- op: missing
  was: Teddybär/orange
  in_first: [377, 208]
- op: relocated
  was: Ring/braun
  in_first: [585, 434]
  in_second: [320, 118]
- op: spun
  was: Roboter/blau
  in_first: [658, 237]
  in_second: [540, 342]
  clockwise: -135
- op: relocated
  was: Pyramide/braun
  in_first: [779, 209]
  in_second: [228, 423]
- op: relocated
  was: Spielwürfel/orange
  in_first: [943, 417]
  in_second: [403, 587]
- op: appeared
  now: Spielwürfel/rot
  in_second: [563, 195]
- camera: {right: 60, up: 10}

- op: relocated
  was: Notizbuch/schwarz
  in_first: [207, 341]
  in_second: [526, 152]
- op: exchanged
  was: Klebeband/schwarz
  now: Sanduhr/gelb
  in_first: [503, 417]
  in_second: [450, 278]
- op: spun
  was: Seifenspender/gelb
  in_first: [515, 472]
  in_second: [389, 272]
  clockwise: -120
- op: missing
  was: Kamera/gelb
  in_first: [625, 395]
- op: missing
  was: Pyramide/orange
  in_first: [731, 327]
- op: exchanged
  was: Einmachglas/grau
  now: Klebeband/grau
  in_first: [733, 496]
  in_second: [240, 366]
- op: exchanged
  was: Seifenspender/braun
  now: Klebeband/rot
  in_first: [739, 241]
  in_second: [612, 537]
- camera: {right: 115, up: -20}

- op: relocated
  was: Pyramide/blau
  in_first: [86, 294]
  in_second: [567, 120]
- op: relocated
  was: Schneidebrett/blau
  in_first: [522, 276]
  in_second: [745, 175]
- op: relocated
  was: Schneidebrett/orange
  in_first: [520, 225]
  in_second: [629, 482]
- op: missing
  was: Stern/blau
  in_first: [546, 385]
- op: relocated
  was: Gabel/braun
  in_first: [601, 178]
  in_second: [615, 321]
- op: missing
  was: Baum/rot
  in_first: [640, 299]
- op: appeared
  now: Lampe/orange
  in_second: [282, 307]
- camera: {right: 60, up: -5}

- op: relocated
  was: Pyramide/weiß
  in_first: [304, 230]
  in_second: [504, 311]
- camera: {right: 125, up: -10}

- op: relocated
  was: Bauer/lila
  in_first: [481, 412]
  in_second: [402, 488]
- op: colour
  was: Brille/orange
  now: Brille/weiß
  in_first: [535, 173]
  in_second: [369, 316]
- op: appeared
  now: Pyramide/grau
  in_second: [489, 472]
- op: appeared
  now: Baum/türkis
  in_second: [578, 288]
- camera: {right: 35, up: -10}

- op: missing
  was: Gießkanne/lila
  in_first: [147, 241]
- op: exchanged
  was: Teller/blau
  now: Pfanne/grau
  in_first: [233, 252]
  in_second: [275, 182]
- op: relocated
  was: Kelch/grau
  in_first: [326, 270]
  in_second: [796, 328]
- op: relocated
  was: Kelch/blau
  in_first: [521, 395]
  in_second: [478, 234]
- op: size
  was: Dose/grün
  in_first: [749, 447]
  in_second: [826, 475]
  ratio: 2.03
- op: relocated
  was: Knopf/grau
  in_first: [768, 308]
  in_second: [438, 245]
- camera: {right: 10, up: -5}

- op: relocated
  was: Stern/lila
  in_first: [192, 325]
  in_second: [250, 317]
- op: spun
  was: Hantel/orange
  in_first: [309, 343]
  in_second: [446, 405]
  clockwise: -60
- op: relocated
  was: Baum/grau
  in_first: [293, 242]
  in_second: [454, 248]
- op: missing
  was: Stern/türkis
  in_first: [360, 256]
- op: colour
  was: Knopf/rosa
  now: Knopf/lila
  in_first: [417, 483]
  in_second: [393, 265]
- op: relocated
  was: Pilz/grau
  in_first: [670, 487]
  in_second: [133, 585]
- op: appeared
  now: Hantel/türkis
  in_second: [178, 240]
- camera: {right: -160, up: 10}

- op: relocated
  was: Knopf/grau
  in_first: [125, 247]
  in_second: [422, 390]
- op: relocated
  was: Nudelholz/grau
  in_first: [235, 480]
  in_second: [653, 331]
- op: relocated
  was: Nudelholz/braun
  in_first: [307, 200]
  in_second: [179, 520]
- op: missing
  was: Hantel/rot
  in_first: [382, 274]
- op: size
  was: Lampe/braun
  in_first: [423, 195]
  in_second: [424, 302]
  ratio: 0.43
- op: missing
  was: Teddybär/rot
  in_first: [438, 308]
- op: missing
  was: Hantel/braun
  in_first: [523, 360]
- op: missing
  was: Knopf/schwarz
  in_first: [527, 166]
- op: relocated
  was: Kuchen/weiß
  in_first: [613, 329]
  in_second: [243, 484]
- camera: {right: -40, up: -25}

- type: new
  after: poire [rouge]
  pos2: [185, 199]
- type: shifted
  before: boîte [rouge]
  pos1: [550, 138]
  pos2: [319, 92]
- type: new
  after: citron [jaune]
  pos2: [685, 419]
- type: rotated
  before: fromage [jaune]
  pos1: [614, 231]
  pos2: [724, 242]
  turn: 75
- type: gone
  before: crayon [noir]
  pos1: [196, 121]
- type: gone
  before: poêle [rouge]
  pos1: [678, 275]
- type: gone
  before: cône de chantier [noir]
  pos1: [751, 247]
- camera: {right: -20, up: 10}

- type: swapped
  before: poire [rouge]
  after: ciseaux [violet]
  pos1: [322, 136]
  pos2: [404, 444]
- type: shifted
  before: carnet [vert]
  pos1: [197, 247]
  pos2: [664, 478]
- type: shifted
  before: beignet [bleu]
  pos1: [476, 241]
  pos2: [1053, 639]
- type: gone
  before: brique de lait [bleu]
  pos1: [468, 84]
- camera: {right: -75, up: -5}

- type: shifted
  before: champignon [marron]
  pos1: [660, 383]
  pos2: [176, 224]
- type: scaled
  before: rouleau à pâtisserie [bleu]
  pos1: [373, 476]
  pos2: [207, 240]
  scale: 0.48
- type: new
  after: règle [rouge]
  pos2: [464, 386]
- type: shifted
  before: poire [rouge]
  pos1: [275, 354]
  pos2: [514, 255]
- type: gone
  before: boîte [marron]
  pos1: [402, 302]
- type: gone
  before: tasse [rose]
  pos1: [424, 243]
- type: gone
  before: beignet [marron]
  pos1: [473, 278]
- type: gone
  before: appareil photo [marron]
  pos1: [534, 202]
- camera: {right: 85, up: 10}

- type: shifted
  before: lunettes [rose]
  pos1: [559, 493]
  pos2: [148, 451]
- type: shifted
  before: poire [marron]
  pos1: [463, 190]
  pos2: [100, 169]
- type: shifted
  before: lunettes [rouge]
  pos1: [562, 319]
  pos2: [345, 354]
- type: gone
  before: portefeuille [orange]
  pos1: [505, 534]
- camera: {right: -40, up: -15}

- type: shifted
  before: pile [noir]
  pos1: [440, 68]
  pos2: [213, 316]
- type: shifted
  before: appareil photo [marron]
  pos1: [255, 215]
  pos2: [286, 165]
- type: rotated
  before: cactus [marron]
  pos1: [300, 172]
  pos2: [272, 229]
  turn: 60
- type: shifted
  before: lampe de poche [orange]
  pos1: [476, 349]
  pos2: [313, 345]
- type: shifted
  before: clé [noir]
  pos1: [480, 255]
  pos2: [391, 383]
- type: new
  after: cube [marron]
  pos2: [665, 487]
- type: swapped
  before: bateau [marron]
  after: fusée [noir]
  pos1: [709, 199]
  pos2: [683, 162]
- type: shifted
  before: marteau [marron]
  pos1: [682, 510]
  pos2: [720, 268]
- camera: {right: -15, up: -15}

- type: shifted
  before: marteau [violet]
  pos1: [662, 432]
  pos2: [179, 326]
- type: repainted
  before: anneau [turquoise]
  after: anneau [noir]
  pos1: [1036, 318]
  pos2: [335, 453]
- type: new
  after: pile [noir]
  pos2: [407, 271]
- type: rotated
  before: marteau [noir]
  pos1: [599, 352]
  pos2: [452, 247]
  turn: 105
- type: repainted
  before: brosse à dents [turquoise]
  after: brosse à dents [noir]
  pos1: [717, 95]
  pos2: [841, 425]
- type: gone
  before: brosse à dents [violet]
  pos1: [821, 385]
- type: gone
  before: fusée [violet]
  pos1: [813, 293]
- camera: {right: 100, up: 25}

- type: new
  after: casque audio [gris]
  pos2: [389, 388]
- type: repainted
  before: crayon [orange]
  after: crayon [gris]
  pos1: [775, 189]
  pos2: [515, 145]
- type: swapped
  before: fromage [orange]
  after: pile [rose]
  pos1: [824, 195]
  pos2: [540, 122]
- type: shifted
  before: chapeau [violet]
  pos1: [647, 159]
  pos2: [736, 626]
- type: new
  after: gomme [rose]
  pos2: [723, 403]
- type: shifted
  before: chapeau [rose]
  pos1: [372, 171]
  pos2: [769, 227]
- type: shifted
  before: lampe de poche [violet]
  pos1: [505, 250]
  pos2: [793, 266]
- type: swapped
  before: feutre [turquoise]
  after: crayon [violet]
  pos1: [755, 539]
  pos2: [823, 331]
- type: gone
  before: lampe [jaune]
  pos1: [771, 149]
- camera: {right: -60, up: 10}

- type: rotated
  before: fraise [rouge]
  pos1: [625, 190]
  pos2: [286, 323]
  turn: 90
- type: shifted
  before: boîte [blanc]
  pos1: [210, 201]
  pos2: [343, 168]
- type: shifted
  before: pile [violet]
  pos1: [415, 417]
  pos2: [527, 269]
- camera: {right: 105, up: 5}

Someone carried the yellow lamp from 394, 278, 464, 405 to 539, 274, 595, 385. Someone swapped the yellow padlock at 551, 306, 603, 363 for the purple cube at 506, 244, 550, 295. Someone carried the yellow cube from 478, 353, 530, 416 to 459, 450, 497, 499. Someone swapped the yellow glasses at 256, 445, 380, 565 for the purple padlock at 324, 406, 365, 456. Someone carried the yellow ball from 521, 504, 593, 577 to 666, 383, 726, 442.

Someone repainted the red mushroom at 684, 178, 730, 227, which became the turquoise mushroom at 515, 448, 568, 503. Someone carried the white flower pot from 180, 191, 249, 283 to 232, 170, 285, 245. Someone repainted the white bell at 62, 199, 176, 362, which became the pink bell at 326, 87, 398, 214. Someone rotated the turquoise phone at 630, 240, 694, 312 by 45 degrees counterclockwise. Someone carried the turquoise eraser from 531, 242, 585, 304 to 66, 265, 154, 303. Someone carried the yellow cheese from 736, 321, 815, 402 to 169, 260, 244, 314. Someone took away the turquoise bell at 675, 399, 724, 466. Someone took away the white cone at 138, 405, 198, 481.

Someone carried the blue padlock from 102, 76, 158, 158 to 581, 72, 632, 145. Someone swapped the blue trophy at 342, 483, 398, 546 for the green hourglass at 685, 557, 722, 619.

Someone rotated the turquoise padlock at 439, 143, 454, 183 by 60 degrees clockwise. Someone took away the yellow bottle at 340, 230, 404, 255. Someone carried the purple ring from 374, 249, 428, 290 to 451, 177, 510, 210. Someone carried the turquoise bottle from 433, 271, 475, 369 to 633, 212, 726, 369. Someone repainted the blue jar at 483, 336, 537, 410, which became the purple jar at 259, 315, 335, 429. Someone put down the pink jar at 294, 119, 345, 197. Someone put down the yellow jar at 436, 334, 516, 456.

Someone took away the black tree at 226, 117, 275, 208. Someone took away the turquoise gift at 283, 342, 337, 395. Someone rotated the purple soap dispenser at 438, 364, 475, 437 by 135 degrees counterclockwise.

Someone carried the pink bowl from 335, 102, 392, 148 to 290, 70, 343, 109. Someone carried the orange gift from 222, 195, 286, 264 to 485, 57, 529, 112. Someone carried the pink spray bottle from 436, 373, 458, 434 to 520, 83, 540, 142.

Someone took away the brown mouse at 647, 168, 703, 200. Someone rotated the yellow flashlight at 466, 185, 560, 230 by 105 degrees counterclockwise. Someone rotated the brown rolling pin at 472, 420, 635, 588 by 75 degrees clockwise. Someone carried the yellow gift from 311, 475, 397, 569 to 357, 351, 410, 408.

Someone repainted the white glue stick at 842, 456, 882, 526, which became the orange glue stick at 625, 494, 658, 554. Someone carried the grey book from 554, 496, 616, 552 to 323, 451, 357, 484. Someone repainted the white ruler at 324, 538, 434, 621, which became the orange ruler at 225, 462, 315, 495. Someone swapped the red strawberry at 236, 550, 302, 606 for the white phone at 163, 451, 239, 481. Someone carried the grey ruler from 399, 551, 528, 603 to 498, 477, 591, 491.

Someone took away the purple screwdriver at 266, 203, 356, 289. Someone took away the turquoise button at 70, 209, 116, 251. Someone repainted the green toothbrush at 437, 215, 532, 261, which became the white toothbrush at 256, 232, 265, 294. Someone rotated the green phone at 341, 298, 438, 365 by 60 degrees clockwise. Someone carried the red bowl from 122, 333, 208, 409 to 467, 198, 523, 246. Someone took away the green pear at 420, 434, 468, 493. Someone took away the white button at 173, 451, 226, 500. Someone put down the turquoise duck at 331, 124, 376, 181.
--------------------
== Try it ==
Which lines above run from the one containing "pos2: [685, 419]" down to the one containing "pos1: [751, 247]"? Repeat exactly those, both ends included, and nothing else.

== Exercise result ==
  pos2: [685, 419]
- type: rotated
  before: fromage [jaune]
  pos1: [614, 231]
  pos2: [724, 242]
  turn: 75
- type: gone
  before: crayon [noir]
  pos1: [196, 121]
- type: gone
  before: poêle [rouge]
  pos1: [678, 275]
- type: gone
  before: cône de chantier [noir]
  pos1: [751, 247]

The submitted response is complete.